Supplied records:

----

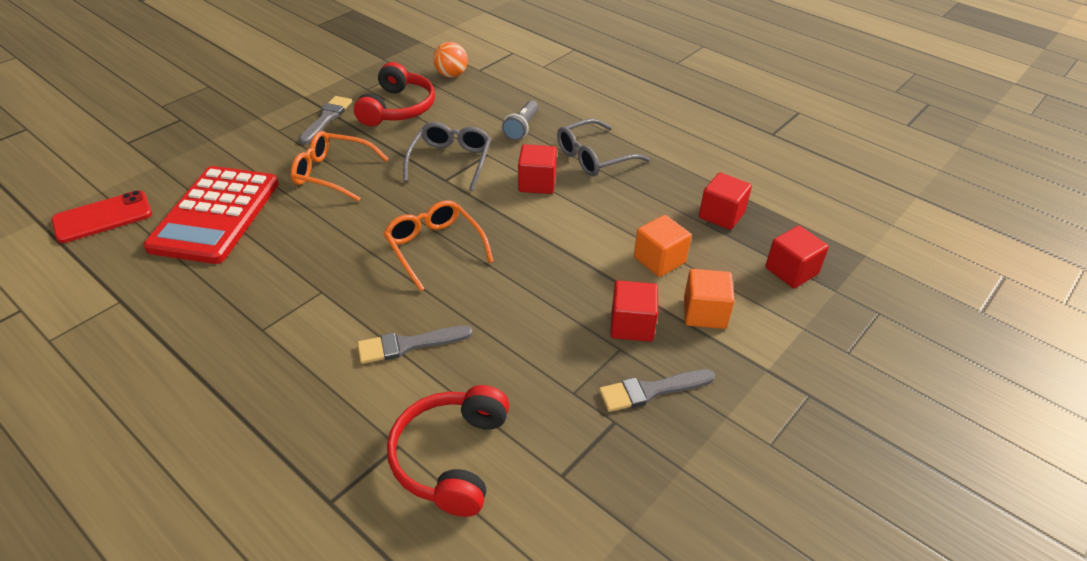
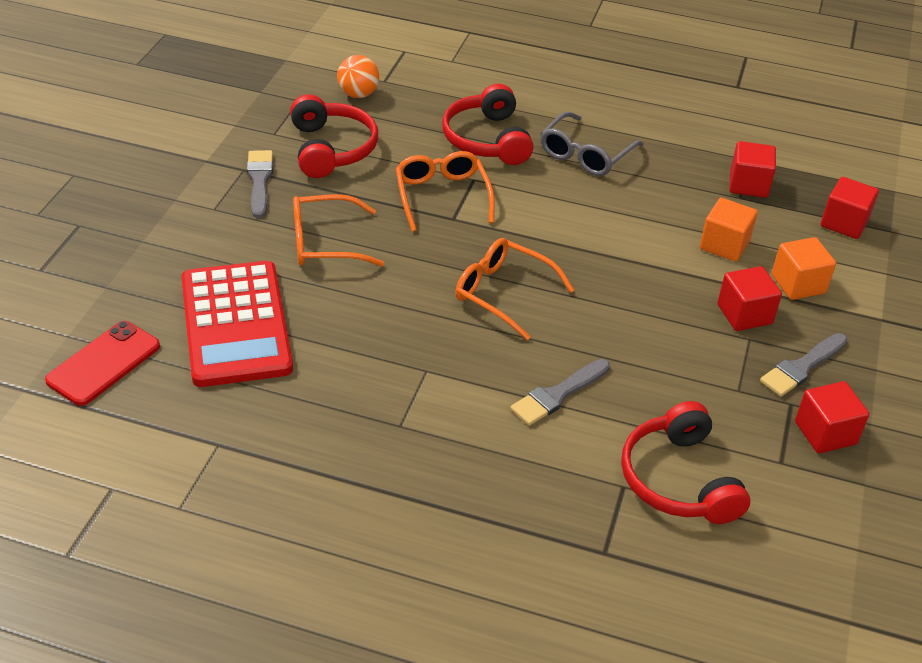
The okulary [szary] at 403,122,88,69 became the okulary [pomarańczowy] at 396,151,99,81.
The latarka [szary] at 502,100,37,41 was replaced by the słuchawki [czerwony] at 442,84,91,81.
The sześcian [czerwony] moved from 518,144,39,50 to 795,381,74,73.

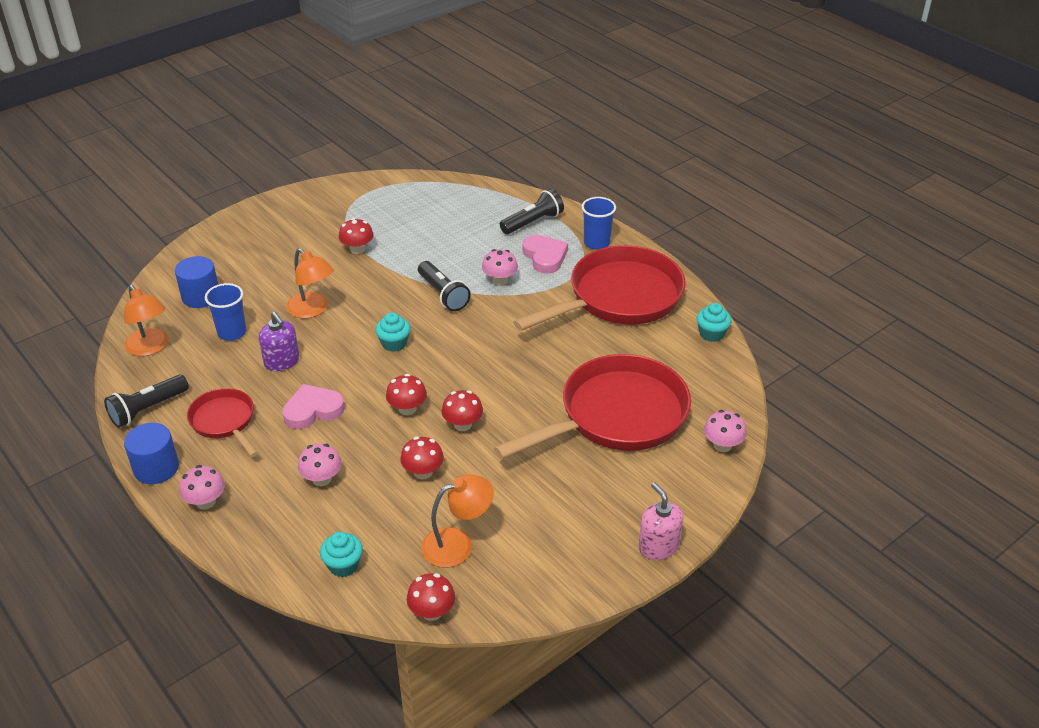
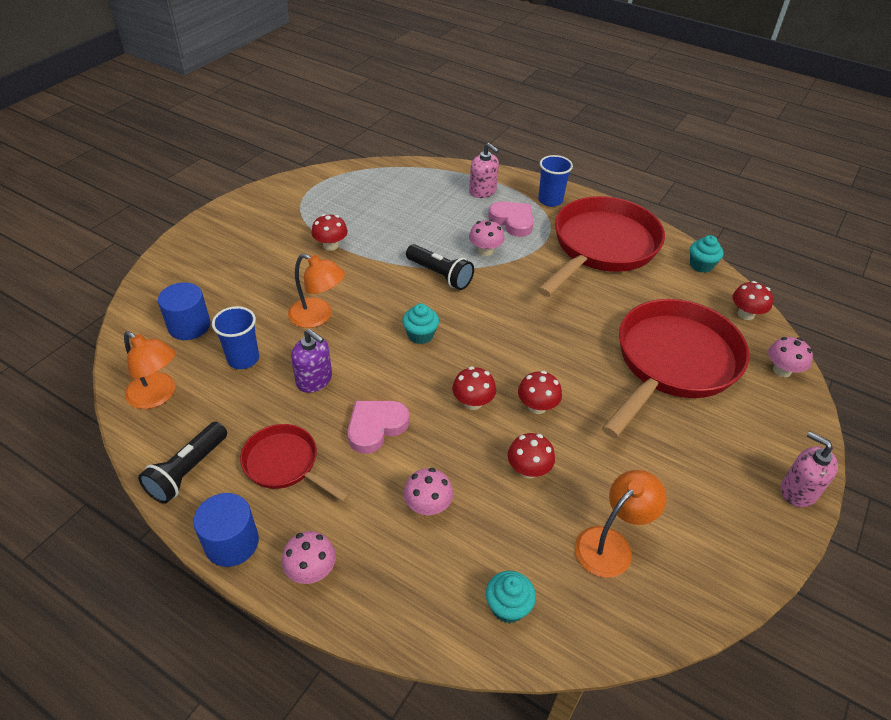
The grzyb [czerwony] moved from 407,573,48,48 to 732,281,41,39.
The latarka [czarny] at 500,188,64,46 was replaced by the dozownik mydła [różowy] at 469,143,30,55.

----

Exercise details: Every line above must be printed again exactly, pictures excluded.

Answer section:
The okulary [szary] at 403,122,88,69 became the okulary [pomarańczowy] at 396,151,99,81.
The latarka [szary] at 502,100,37,41 was replaced by the słuchawki [czerwony] at 442,84,91,81.
The sześcian [czerwony] moved from 518,144,39,50 to 795,381,74,73.

The grzyb [czerwony] moved from 407,573,48,48 to 732,281,41,39.
The latarka [czarny] at 500,188,64,46 was replaced by the dozownik mydła [różowy] at 469,143,30,55.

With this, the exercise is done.